● Exercise goal
Repeat the data below with no changes.

● Dataset records

::::

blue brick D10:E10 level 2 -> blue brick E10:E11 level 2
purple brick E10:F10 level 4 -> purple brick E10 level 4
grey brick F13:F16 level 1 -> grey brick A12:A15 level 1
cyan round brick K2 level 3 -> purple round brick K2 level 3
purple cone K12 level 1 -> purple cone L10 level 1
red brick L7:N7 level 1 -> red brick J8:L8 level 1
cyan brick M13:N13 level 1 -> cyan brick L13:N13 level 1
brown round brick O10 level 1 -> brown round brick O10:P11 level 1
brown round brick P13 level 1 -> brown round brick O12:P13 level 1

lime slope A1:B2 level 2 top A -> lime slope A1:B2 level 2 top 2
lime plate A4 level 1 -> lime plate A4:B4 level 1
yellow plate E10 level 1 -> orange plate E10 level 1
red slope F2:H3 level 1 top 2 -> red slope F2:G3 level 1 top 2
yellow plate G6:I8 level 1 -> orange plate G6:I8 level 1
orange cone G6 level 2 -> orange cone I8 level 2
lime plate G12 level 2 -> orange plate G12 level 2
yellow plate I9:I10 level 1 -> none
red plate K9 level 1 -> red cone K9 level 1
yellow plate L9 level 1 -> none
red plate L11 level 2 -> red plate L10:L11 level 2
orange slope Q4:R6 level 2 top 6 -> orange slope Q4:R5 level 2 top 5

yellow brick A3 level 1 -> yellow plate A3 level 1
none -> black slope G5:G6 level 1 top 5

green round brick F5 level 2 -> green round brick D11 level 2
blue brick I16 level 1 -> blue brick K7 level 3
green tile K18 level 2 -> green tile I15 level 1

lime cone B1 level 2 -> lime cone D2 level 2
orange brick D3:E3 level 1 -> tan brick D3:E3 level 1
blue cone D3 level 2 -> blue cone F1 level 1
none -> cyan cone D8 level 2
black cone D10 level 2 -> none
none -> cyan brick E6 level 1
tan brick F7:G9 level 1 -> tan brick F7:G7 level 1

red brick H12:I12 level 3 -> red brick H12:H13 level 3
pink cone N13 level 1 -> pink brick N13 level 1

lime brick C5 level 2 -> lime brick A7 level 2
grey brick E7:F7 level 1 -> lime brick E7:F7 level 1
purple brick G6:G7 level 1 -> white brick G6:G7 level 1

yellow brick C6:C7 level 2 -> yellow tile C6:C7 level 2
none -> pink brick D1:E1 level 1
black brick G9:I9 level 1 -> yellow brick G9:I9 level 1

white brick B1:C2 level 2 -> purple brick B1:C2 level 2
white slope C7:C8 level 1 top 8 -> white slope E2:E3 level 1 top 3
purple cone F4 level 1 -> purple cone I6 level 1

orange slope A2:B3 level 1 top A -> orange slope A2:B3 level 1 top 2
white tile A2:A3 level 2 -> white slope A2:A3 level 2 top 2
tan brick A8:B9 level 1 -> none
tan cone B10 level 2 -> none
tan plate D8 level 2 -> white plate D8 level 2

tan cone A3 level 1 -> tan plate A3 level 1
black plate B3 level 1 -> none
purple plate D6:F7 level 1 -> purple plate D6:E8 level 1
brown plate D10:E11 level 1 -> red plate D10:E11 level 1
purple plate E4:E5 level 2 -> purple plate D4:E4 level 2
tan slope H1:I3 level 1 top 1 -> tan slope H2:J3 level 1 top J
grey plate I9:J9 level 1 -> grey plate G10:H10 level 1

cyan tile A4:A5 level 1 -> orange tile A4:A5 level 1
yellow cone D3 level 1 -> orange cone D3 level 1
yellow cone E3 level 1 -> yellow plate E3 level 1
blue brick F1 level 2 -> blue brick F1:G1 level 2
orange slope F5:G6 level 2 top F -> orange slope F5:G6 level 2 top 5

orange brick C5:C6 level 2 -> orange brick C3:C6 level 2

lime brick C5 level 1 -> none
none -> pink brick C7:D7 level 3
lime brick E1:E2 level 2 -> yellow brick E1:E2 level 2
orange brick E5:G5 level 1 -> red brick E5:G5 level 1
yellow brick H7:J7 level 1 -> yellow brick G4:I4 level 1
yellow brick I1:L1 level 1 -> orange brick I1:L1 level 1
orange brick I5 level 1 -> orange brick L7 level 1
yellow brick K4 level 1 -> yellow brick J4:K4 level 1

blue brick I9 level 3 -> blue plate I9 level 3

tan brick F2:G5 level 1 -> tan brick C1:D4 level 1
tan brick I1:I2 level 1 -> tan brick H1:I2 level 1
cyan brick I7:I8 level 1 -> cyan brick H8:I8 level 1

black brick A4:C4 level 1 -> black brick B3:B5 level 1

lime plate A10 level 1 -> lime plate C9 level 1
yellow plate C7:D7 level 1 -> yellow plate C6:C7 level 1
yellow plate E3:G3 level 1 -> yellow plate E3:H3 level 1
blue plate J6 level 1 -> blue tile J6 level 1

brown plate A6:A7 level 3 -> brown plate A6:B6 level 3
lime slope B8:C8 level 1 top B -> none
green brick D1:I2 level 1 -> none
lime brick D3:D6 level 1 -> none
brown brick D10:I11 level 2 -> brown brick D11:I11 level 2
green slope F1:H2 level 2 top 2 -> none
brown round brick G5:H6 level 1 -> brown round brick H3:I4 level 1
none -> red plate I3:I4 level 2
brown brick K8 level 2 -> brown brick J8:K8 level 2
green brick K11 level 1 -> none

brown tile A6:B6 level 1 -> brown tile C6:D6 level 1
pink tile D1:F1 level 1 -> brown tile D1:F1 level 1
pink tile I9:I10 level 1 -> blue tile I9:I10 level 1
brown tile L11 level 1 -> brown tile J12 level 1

::::

● Solution for this exercise
blue brick D10:E10 level 2 -> blue brick E10:E11 level 2
purple brick E10:F10 level 4 -> purple brick E10 level 4
grey brick F13:F16 level 1 -> grey brick A12:A15 level 1
cyan round brick K2 level 3 -> purple round brick K2 level 3
purple cone K12 level 1 -> purple cone L10 level 1
red brick L7:N7 level 1 -> red brick J8:L8 level 1
cyan brick M13:N13 level 1 -> cyan brick L13:N13 level 1
brown round brick O10 level 1 -> brown round brick O10:P11 level 1
brown round brick P13 level 1 -> brown round brick O12:P13 level 1

lime slope A1:B2 level 2 top A -> lime slope A1:B2 level 2 top 2
lime plate A4 level 1 -> lime plate A4:B4 level 1
yellow plate E10 level 1 -> orange plate E10 level 1
red slope F2:H3 level 1 top 2 -> red slope F2:G3 level 1 top 2
yellow plate G6:I8 level 1 -> orange plate G6:I8 level 1
orange cone G6 level 2 -> orange cone I8 level 2
lime plate G12 level 2 -> orange plate G12 level 2
yellow plate I9:I10 level 1 -> none
red plate K9 level 1 -> red cone K9 level 1
yellow plate L9 level 1 -> none
red plate L11 level 2 -> red plate L10:L11 level 2
orange slope Q4:R6 level 2 top 6 -> orange slope Q4:R5 level 2 top 5

yellow brick A3 level 1 -> yellow plate A3 level 1
none -> black slope G5:G6 level 1 top 5

green round brick F5 level 2 -> green round brick D11 level 2
blue brick I16 level 1 -> blue brick K7 level 3
green tile K18 level 2 -> green tile I15 level 1

lime cone B1 level 2 -> lime cone D2 level 2
orange brick D3:E3 level 1 -> tan brick D3:E3 level 1
blue cone D3 level 2 -> blue cone F1 level 1
none -> cyan cone D8 level 2
black cone D10 level 2 -> none
none -> cyan brick E6 level 1
tan brick F7:G9 level 1 -> tan brick F7:G7 level 1

red brick H12:I12 level 3 -> red brick H12:H13 level 3
pink cone N13 level 1 -> pink brick N13 level 1

lime brick C5 level 2 -> lime brick A7 level 2
grey brick E7:F7 level 1 -> lime brick E7:F7 level 1
purple brick G6:G7 level 1 -> white brick G6:G7 level 1

yellow brick C6:C7 level 2 -> yellow tile C6:C7 level 2
none -> pink brick D1:E1 level 1
black brick G9:I9 level 1 -> yellow brick G9:I9 level 1

white brick B1:C2 level 2 -> purple brick B1:C2 level 2
white slope C7:C8 level 1 top 8 -> white slope E2:E3 level 1 top 3
purple cone F4 level 1 -> purple cone I6 level 1

orange slope A2:B3 level 1 top A -> orange slope A2:B3 level 1 top 2
white tile A2:A3 level 2 -> white slope A2:A3 level 2 top 2
tan brick A8:B9 level 1 -> none
tan cone B10 level 2 -> none
tan plate D8 level 2 -> white plate D8 level 2

tan cone A3 level 1 -> tan plate A3 level 1
black plate B3 level 1 -> none
purple plate D6:F7 level 1 -> purple plate D6:E8 level 1
brown plate D10:E11 level 1 -> red plate D10:E11 level 1
purple plate E4:E5 level 2 -> purple plate D4:E4 level 2
tan slope H1:I3 level 1 top 1 -> tan slope H2:J3 level 1 top J
grey plate I9:J9 level 1 -> grey plate G10:H10 level 1

cyan tile A4:A5 level 1 -> orange tile A4:A5 level 1
yellow cone D3 level 1 -> orange cone D3 level 1
yellow cone E3 level 1 -> yellow plate E3 level 1
blue brick F1 level 2 -> blue brick F1:G1 level 2
orange slope F5:G6 level 2 top F -> orange slope F5:G6 level 2 top 5

orange brick C5:C6 level 2 -> orange brick C3:C6 level 2

lime brick C5 level 1 -> none
none -> pink brick C7:D7 level 3
lime brick E1:E2 level 2 -> yellow brick E1:E2 level 2
orange brick E5:G5 level 1 -> red brick E5:G5 level 1
yellow brick H7:J7 level 1 -> yellow brick G4:I4 level 1
yellow brick I1:L1 level 1 -> orange brick I1:L1 level 1
orange brick I5 level 1 -> orange brick L7 level 1
yellow brick K4 level 1 -> yellow brick J4:K4 level 1

blue brick I9 level 3 -> blue plate I9 level 3

tan brick F2:G5 level 1 -> tan brick C1:D4 level 1
tan brick I1:I2 level 1 -> tan brick H1:I2 level 1
cyan brick I7:I8 level 1 -> cyan brick H8:I8 level 1

black brick A4:C4 level 1 -> black brick B3:B5 level 1

lime plate A10 level 1 -> lime plate C9 level 1
yellow plate C7:D7 level 1 -> yellow plate C6:C7 level 1
yellow plate E3:G3 level 1 -> yellow plate E3:H3 level 1
blue plate J6 level 1 -> blue tile J6 level 1

brown plate A6:A7 level 3 -> brown plate A6:B6 level 3
lime slope B8:C8 level 1 top B -> none
green brick D1:I2 level 1 -> none
lime brick D3:D6 level 1 -> none
brown brick D10:I11 level 2 -> brown brick D11:I11 level 2
green slope F1:H2 level 2 top 2 -> none
brown round brick G5:H6 level 1 -> brown round brick H3:I4 level 1
none -> red plate I3:I4 level 2
brown brick K8 level 2 -> brown brick J8:K8 level 2
green brick K11 level 1 -> none

brown tile A6:B6 level 1 -> brown tile C6:D6 level 1
pink tile D1:F1 level 1 -> brown tile D1:F1 level 1
pink tile I9:I10 level 1 -> blue tile I9:I10 level 1
brown tile L11 level 1 -> brown tile J12 level 1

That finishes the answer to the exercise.